[Scene change data]
Segment Open
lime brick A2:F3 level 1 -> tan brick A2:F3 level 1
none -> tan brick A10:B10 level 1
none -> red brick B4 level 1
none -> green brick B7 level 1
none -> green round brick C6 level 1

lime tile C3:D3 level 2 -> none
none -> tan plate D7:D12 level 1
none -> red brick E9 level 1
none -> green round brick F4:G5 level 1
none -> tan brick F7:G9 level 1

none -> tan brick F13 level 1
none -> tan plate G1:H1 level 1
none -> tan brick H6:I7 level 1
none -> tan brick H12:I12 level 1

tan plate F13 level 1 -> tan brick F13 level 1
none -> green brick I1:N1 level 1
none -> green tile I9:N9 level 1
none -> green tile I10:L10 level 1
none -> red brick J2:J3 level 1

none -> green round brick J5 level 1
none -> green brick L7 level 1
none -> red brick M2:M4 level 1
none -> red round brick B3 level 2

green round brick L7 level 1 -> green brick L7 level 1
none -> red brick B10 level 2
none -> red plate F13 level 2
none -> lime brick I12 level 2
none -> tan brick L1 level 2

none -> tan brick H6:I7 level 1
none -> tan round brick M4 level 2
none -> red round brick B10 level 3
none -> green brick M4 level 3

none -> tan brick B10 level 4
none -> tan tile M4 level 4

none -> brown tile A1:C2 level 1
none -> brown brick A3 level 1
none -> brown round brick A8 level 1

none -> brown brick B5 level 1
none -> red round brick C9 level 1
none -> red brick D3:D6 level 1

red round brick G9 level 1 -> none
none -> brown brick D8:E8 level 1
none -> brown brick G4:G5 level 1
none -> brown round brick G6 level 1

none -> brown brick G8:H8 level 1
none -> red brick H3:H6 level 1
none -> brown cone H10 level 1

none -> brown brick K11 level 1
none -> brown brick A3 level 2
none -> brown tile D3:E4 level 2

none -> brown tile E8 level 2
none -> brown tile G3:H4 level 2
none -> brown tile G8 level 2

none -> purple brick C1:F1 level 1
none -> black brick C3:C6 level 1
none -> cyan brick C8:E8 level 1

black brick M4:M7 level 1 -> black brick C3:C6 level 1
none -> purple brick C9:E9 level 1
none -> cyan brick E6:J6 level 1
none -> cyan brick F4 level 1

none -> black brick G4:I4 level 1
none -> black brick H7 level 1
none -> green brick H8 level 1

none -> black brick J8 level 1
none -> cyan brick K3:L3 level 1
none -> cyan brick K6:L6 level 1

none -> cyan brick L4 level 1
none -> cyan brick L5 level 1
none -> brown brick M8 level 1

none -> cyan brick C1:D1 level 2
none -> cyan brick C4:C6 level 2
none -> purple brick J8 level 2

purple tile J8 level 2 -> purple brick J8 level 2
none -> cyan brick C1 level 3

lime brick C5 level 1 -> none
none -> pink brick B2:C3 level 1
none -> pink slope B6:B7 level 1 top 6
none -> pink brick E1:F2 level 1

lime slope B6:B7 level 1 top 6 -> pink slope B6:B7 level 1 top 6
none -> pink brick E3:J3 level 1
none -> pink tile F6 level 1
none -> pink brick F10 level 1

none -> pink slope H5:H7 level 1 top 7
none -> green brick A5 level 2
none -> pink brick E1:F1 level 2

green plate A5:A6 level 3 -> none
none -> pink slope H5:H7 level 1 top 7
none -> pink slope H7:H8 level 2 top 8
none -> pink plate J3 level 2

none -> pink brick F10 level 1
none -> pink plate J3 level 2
Segment Closed
= REQUIREMENT =
Find the word "plate" in the data and show each line that holds it.

= ANSWER =
none -> tan plate D7:D12 level 1
none -> tan plate G1:H1 level 1
tan plate F13 level 1 -> tan brick F13 level 1
none -> red plate F13 level 2
green plate A5:A6 level 3 -> none
none -> pink plate J3 level 2
none -> pink plate J3 level 2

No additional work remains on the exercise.